## Task to complete
If a line below falls between the line with "black mushroom: 2 -> 3" and the line with "orange heart: 3 -> 2", or is one of those two, output it exactly; output nothing else and no pictures.

====== Source records

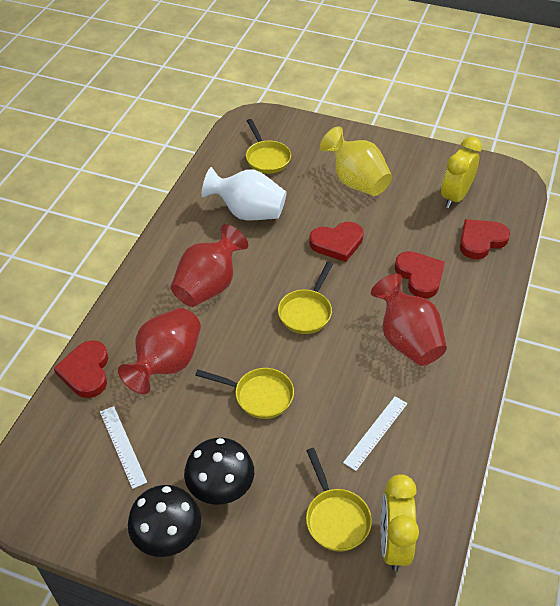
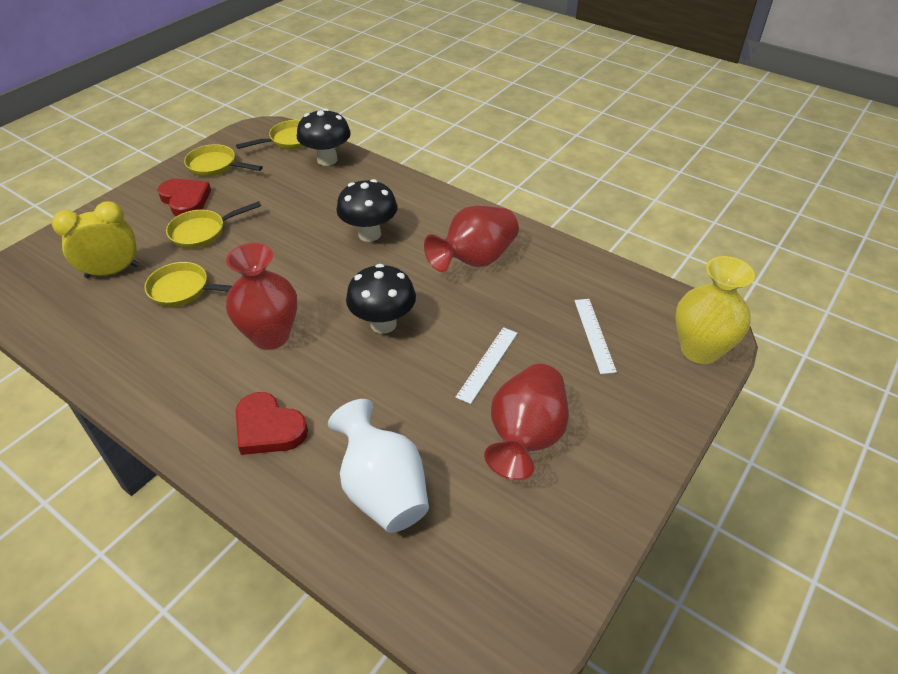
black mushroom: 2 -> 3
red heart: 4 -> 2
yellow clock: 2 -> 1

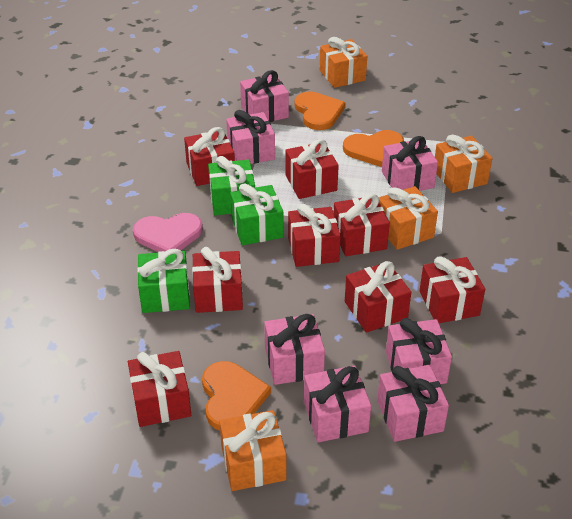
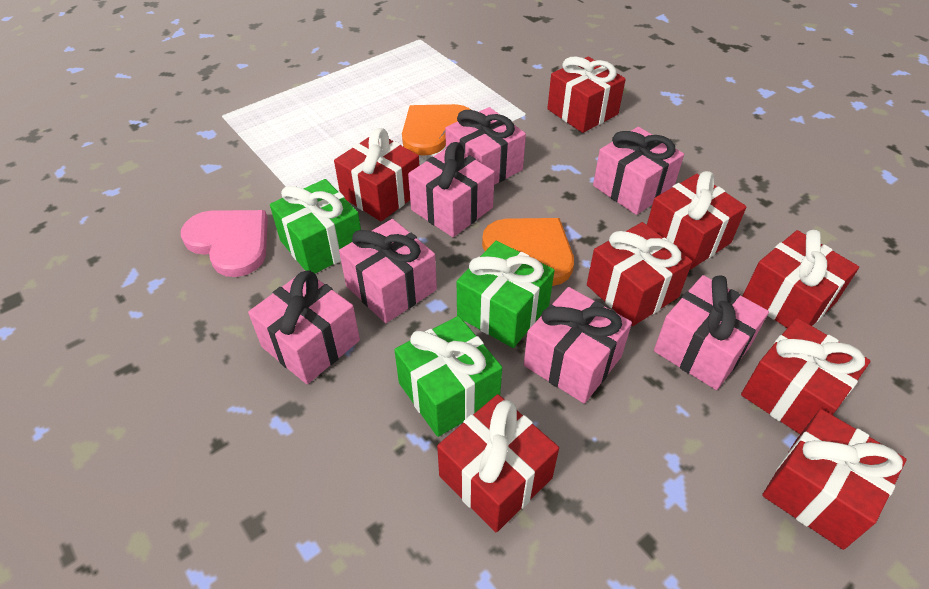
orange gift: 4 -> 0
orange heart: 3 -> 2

============
====== Source records

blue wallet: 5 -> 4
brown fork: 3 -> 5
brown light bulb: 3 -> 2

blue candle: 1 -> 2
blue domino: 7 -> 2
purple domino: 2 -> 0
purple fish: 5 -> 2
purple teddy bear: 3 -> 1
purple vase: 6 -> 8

============

## Your solution
black mushroom: 2 -> 3
red heart: 4 -> 2
yellow clock: 2 -> 1

orange gift: 4 -> 0
orange heart: 3 -> 2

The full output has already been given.